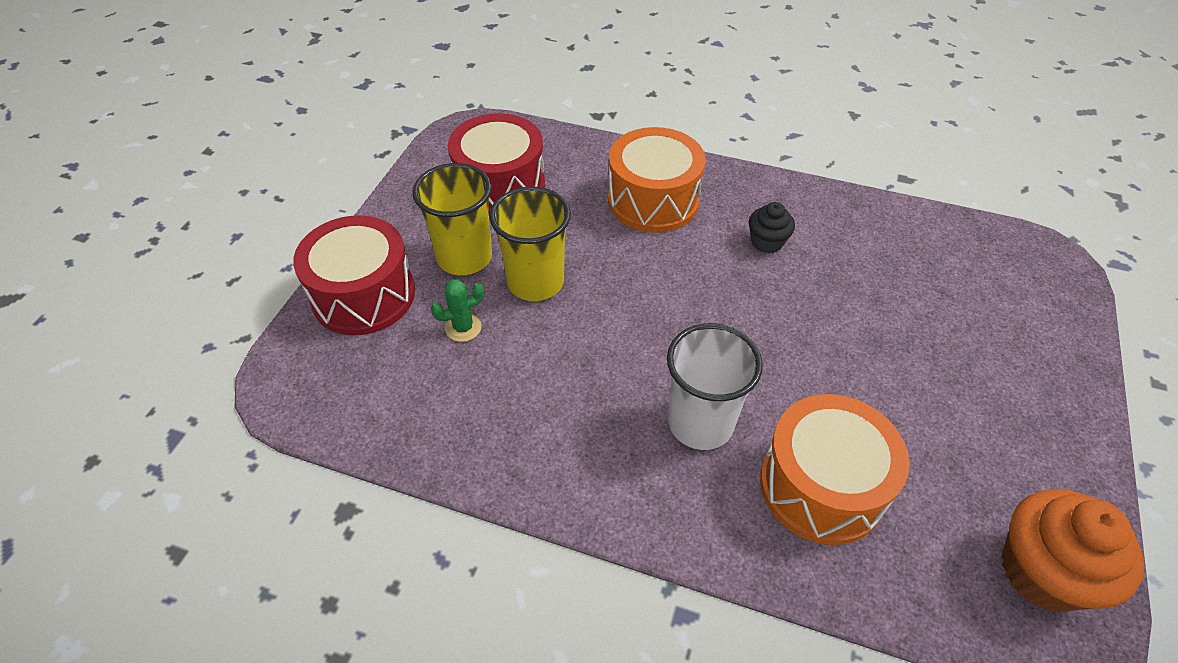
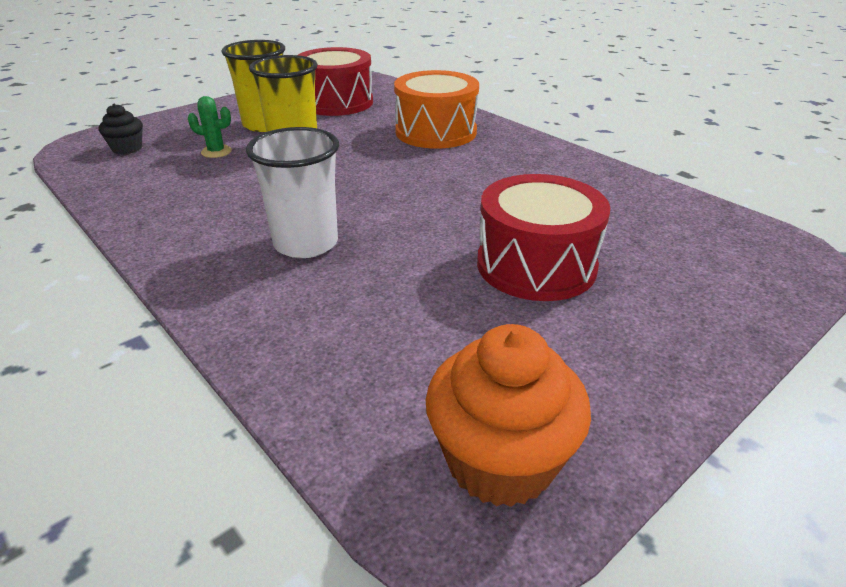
camera: 30 degrees right, 15 degrees down
(364, 295) = (181, 124): red drum -> red drum (536, 265)
(767, 242) = (500, 172): black cupcake -> black cupcake (127, 148)
(821, 486) = (353, 312): orange drum -> none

##########

REQUIREMENT: In transcribing the material above, reproduce each line exactly and include none of the pictures.

ANSWER SECTION:
camera: 30 degrees right, 15 degrees down
(364, 295) = (181, 124): red drum -> red drum (536, 265)
(767, 242) = (500, 172): black cupcake -> black cupcake (127, 148)
(821, 486) = (353, 312): orange drum -> none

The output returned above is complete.